| Exercise prompt |
Could you set down exactly the lines of the data below, starting at the one that holds "camera: 85 degrees left, 15 degrees down" and ending at the one that holds "none -> orange stacking toy [223,112,314,256]", both included, and only those?

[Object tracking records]
· · · · ·
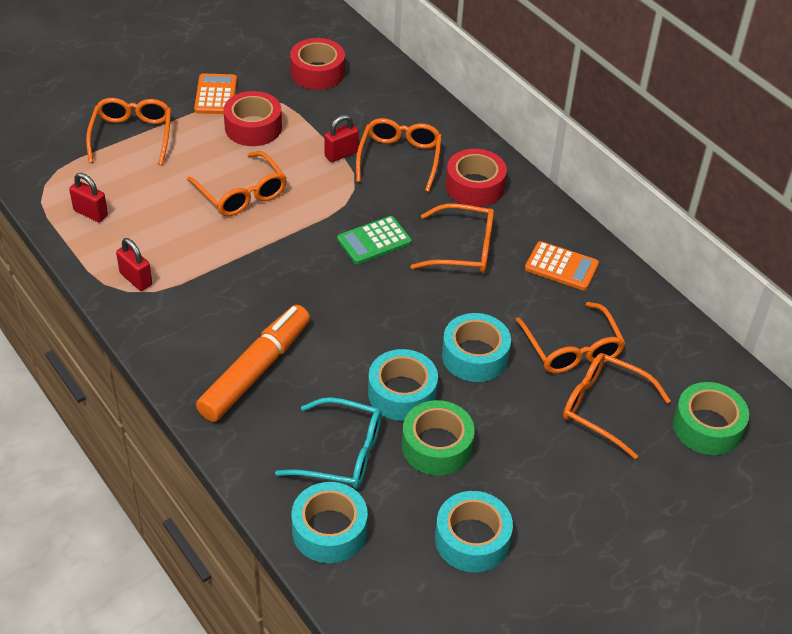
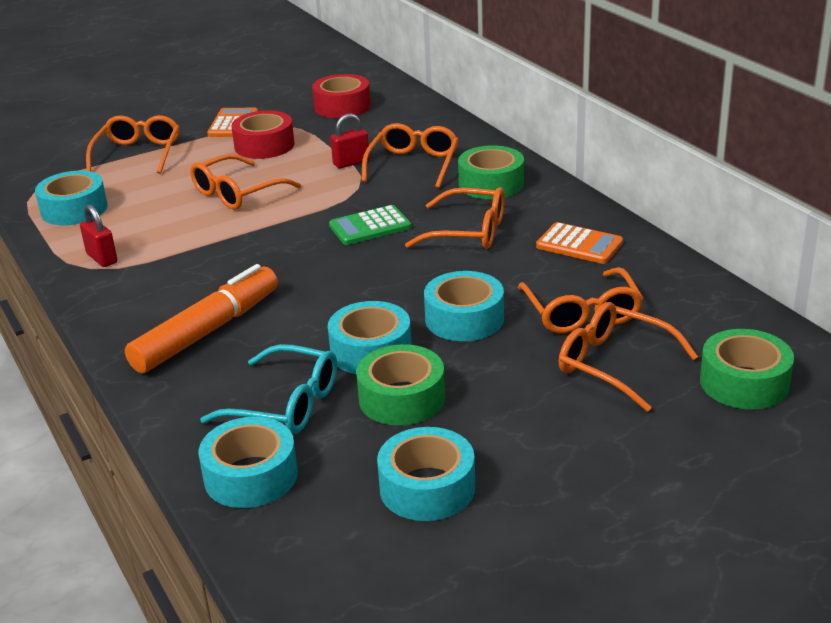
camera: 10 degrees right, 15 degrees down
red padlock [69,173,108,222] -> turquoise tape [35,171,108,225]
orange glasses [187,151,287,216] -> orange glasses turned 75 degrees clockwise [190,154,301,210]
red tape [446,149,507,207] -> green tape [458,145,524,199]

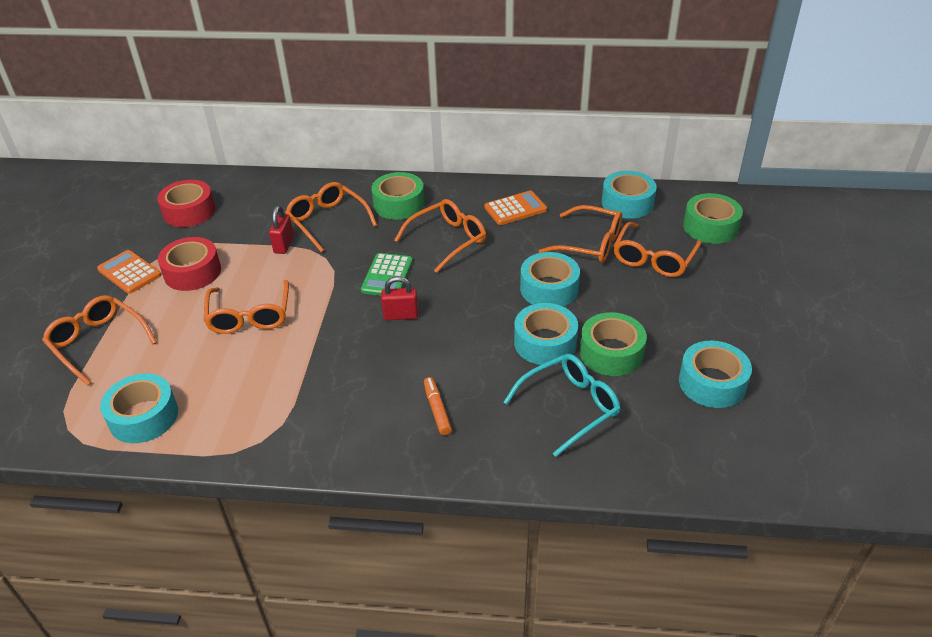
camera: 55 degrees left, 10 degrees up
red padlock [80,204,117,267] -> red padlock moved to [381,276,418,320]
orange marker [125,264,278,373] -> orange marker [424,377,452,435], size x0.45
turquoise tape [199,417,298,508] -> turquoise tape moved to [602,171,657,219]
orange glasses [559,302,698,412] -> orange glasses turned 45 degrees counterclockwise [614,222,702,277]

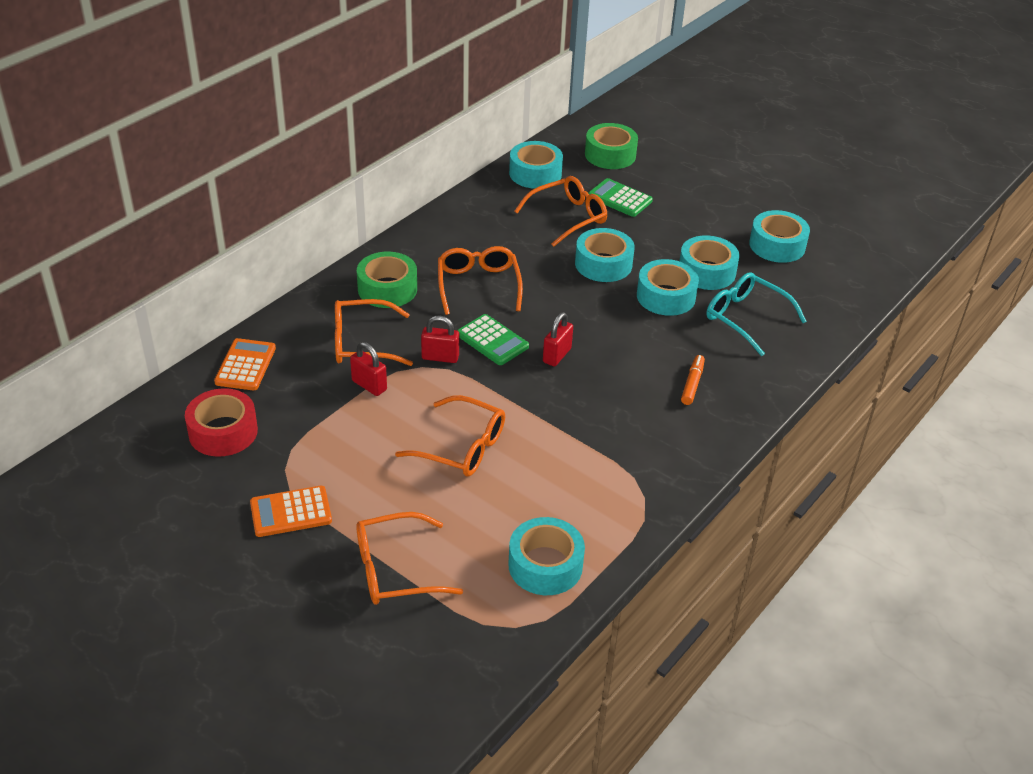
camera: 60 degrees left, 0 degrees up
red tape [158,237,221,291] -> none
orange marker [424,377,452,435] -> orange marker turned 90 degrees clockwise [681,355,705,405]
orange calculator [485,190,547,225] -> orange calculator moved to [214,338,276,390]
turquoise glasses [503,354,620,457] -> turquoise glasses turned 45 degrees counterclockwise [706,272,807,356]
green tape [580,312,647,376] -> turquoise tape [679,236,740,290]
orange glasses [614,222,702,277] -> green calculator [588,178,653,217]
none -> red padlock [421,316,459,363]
· · · · ·
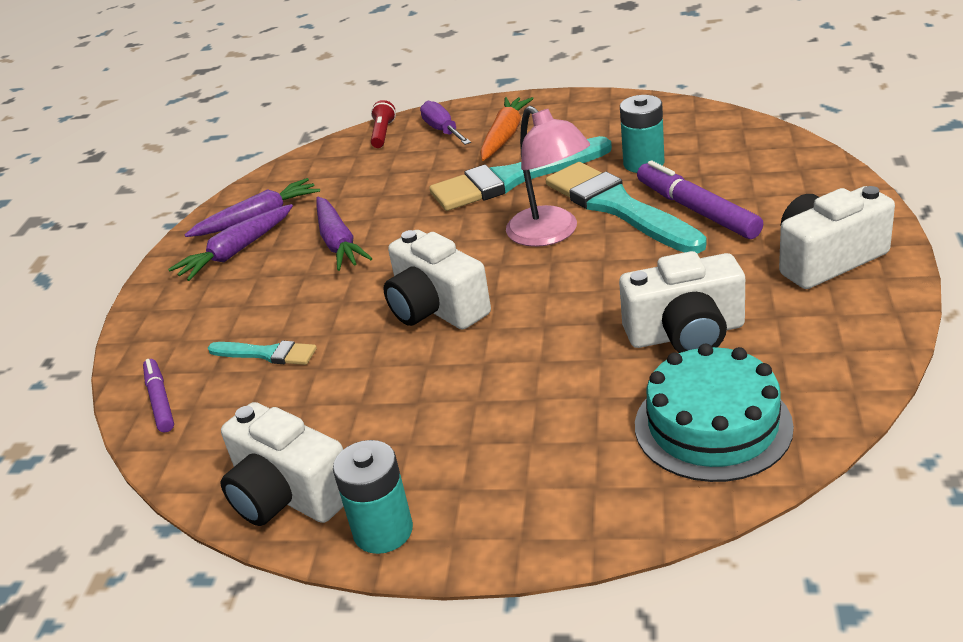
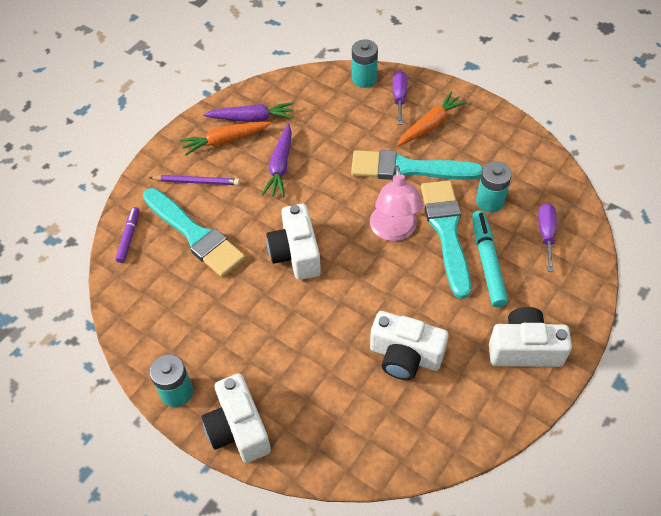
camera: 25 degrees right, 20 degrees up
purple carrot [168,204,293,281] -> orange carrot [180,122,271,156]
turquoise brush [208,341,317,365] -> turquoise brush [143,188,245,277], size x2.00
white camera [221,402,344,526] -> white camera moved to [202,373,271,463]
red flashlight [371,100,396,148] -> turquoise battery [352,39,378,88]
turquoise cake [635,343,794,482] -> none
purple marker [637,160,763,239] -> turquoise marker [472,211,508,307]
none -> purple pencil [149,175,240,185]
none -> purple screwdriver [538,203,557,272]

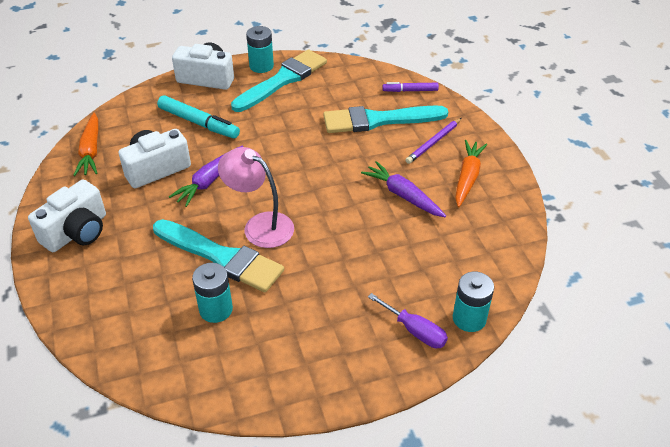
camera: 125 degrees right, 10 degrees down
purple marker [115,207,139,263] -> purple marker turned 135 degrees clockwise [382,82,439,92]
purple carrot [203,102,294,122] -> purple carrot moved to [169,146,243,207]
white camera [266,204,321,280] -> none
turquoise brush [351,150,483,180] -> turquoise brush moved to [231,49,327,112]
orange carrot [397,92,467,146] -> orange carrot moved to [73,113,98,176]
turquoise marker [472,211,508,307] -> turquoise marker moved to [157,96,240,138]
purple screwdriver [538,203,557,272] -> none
· · · · ·
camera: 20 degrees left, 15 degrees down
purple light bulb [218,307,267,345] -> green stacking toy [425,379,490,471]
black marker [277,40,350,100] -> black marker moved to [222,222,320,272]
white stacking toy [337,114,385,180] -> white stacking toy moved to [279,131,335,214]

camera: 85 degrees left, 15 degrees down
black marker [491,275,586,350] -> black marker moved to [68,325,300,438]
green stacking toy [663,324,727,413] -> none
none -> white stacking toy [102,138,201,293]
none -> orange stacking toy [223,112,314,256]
· · · · ·
| Response area |
camera: 85 degrees left, 15 degrees down
black marker [491,275,586,350] -> black marker moved to [68,325,300,438]
green stacking toy [663,324,727,413] -> none
none -> white stacking toy [102,138,201,293]
none -> orange stacking toy [223,112,314,256]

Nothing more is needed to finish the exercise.